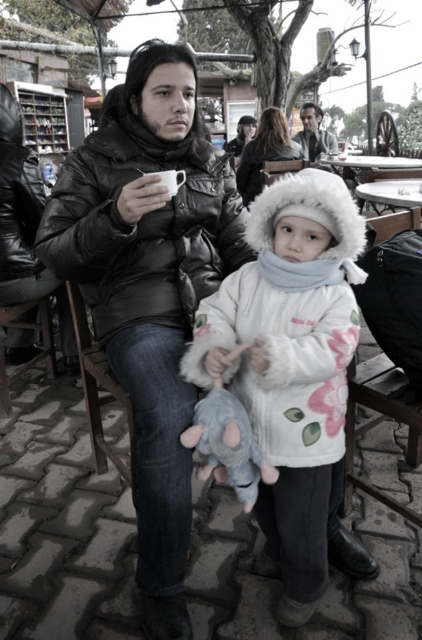
Is white fluffy coat at center smaller than white glossy picnic table at upper center?

No.

You are a GUI agent. You are given a task and a screenshot of the screen. Output one action in this format:
    pyautogui.click(x=<x>, y=<y>)
    Task: Click on the white fluffy coat at center
    
    Given the screenshot: What is the action you would take?
    pyautogui.click(x=294, y=372)

Does wooden at left appear over white glossy picnic table at upper center?

No, wooden at left is not above white glossy picnic table at upper center.

Does wooden at left appear on the left side of white glossy picnic table at upper center?

Yes, wooden at left is to the left of white glossy picnic table at upper center.

Is point (81, 326) farther from camera compared to point (395, 188)?

No, it is not.

At what (x,y) coordinates should I click in order to perform the action: click on wooden at left. Please return your answer as a coordinate pair (x, y). Looking at the image, I should click on (97, 387).

Measure the distance between plush gray mouse at center and white glossy picnic table at upper center.

A distance of 2.20 meters exists between plush gray mouse at center and white glossy picnic table at upper center.

Can you confirm if plush gray mouse at center is thinner than white glossy picnic table at upper center?

Yes, plush gray mouse at center is thinner than white glossy picnic table at upper center.

Who is more distant from viewer, (254, 449) or (386, 189)?

Positioned behind is point (386, 189).

You are a GUI agent. You are given a task and a screenshot of the screen. Output one action in this format:
    pyautogui.click(x=<x>, y=<y>)
    Task: Click on the plush gray mouse at center
    This screenshot has height=640, width=422.
    Given the screenshot: What is the action you would take?
    pyautogui.click(x=227, y=444)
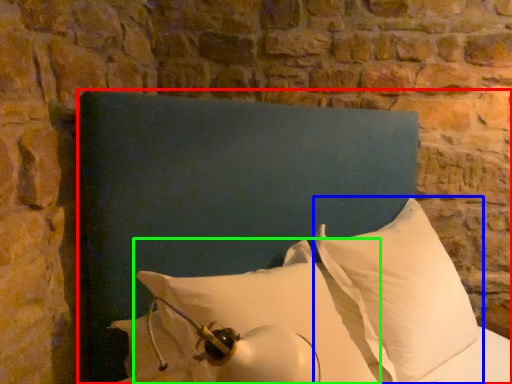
==*==
Problem to solve: Render every row above as a JSON list of strings with one string per line, skipping blank lines and leaving out the pictures.

Response area:
[
  "Is white fluffy coat at center smaller than white glossy picnic table at upper center?",
  "No.",
  "You are a GUI agent. You are given a task and a screenshot of the screen. Output one action in this format:",
  "    pyautogui.click(x=<x>, y=<y>)",
  "    Task: Click on the white fluffy coat at center",
  "    Given the screenshot: What is the action you would take?",
  "    pyautogui.click(x=294, y=372)",
  "Does wooden at left appear over white glossy picnic table at upper center?",
  "No, wooden at left is not above white glossy picnic table at upper center.",
  "Does wooden at left appear on the left side of white glossy picnic table at upper center?",
  "Yes, wooden at left is to the left of white glossy picnic table at upper center.",
  "Is point (81, 326) farther from camera compared to point (395, 188)?",
  "No, it is not.",
  "At what (x,y) coordinates should I click in order to perform the action: click on wooden at left. Please return your answer as a coordinate pair (x, y). Looking at the image, I should click on (97, 387).",
  "Measure the distance between plush gray mouse at center and white glossy picnic table at upper center.",
  "A distance of 2.20 meters exists between plush gray mouse at center and white glossy picnic table at upper center.",
  "Can you confirm if plush gray mouse at center is thinner than white glossy picnic table at upper center?",
  "Yes, plush gray mouse at center is thinner than white glossy picnic table at upper center.",
  "Who is more distant from viewer, (254, 449) or (386, 189)?",
  "Positioned behind is point (386, 189).",
  "You are a GUI agent. You are given a task and a screenshot of the screen. Output one action in this format:",
  "    pyautogui.click(x=<x>, y=<y>)",
  "    Task: Click on the plush gray mouse at center",
  "    This screenshot has height=640, width=422.",
  "    Given the screenshot: What is the action you would take?",
  "    pyautogui.click(x=227, y=444)"
]